**EXERCISE OBJECTIVE**
Pull every line holding the word "camera" from the data below and copy it.

(Records excerpted from a collection)

*** Begin section ***

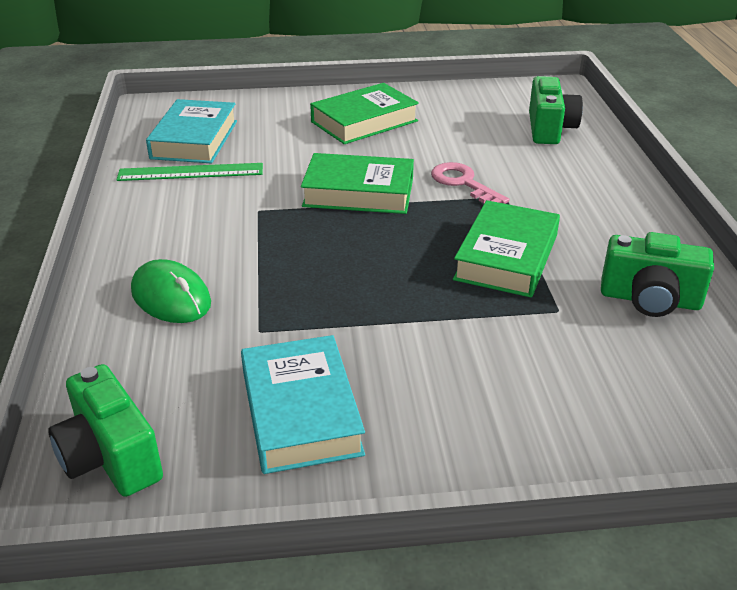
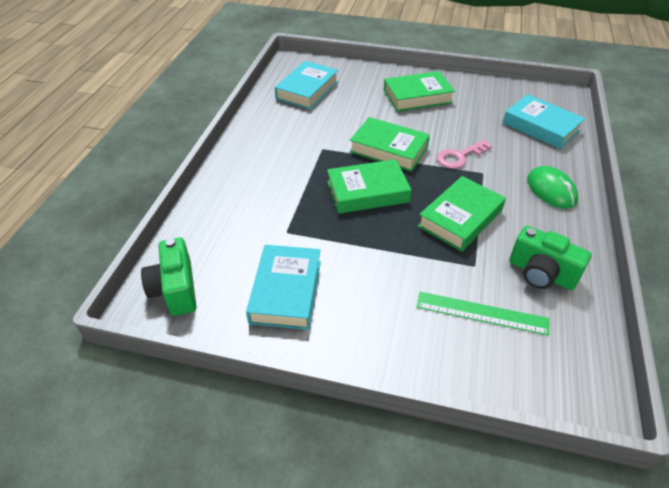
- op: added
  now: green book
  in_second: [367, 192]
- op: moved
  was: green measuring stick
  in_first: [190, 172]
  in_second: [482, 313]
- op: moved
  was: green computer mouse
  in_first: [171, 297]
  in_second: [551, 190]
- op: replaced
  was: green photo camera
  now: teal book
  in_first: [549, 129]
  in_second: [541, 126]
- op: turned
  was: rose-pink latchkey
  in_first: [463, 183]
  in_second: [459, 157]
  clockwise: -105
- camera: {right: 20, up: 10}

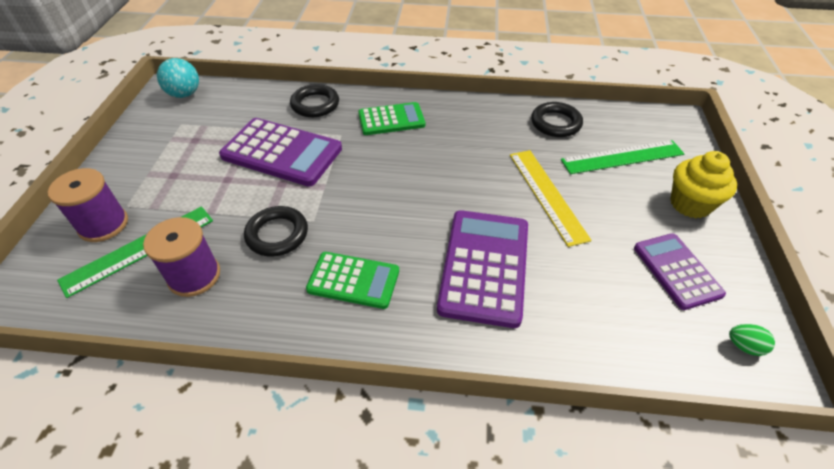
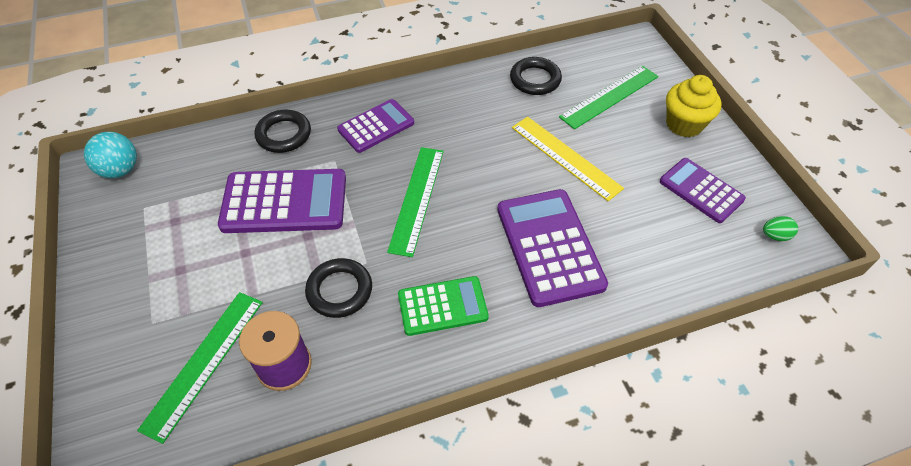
- op: removed
  was: royal purple reel of thread
  in_first: [103, 224]
- op: added
  now: green measuring stick
  in_second: [416, 199]
- op: recoloured
  was: green calculator
  now: royal purple calculator
  in_first: [391, 119]
  in_second: [376, 126]
- camera: {right: -25, up: 5}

*** End section ***

**EXERCISE SOLUTION**
  was: green photo camera
- camera: {right: 20, up: 10}
- camera: {right: -25, up: 5}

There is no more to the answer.